Scene content tallies
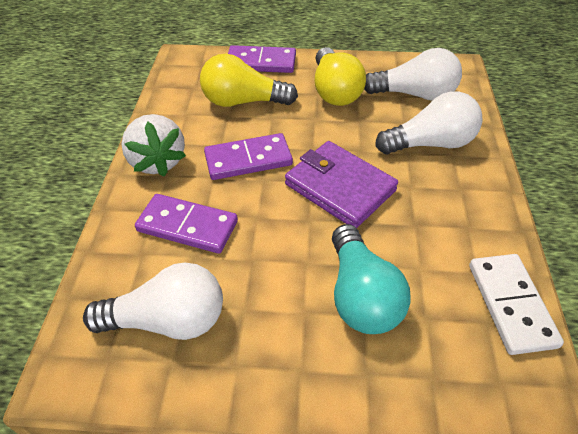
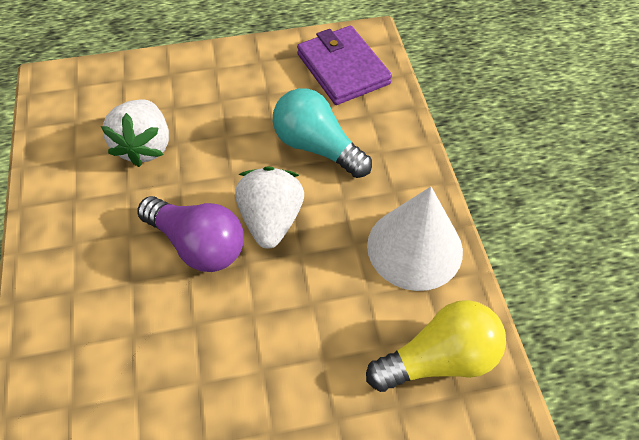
purple domino: [135,194,238,254] [204,133,293,180] [228,45,296,73] = 3 -> none = 0
purple light bulb: none = 0 -> [137,196,244,272] = 1
white cone: none = 0 -> [367,187,463,291] = 1
white domino: [469,254,564,355] = 1 -> none = 0
white light bulb: [83,263,223,340] [364,48,462,101] [375,91,482,154] = 3 -> none = 0
white strawberry: [121,114,186,176] = 1 -> [101,99,169,167] [235,167,304,249] = 2
yellow light bulb: [200,54,298,107] [315,47,366,106] = 2 -> [366,300,506,392] = 1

Task to complete. Please print each entry exactly as given and keep pictures out of it.

Expected answer.
purple domino: [135,194,238,254] [204,133,293,180] [228,45,296,73] = 3 -> none = 0
purple light bulb: none = 0 -> [137,196,244,272] = 1
white cone: none = 0 -> [367,187,463,291] = 1
white domino: [469,254,564,355] = 1 -> none = 0
white light bulb: [83,263,223,340] [364,48,462,101] [375,91,482,154] = 3 -> none = 0
white strawberry: [121,114,186,176] = 1 -> [101,99,169,167] [235,167,304,249] = 2
yellow light bulb: [200,54,298,107] [315,47,366,106] = 2 -> [366,300,506,392] = 1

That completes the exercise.